Scene images with change listings
:::::
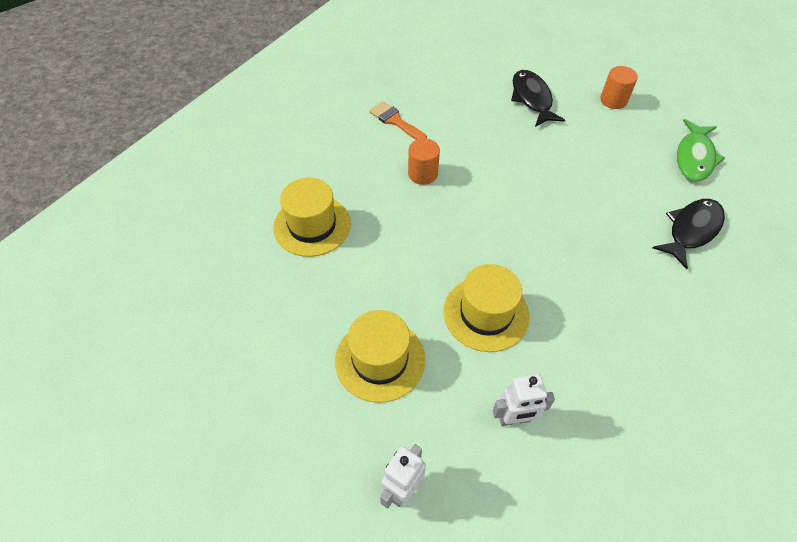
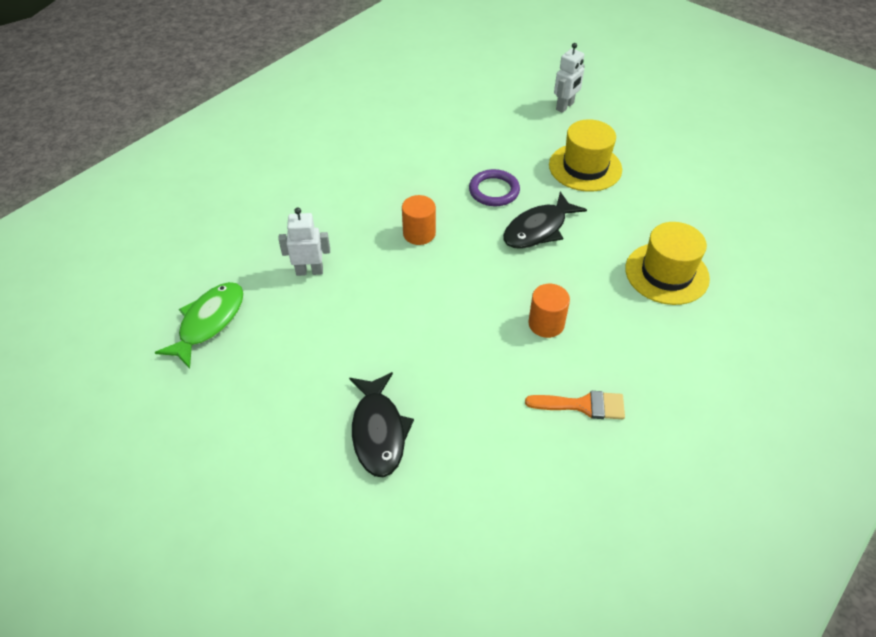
camera: 175 degrees left, 5 degrees down
(395, 121) = (583, 405): orange brush -> orange brush turned 45 degrees counterclockwise
(486, 313) = (494, 191): yellow hat -> purple ring
(514, 419) = (484, 131): white robot -> white robot (309, 271)
(613, 100) = (260, 419): orange cylinder -> orange cylinder (419, 234)
(691, 230) = (270, 243): black fish -> black fish (538, 229)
:::::
◆ **EXERCISE DIRECTIONS**: No picture is to appear in the copy; every entry above is otherwise to be printed verbatim.

◆ **SOLUTION TO THIS EXERCISE**:
camera: 175 degrees left, 5 degrees down
(395, 121) = (583, 405): orange brush -> orange brush turned 45 degrees counterclockwise
(486, 313) = (494, 191): yellow hat -> purple ring
(514, 419) = (484, 131): white robot -> white robot (309, 271)
(613, 100) = (260, 419): orange cylinder -> orange cylinder (419, 234)
(691, 230) = (270, 243): black fish -> black fish (538, 229)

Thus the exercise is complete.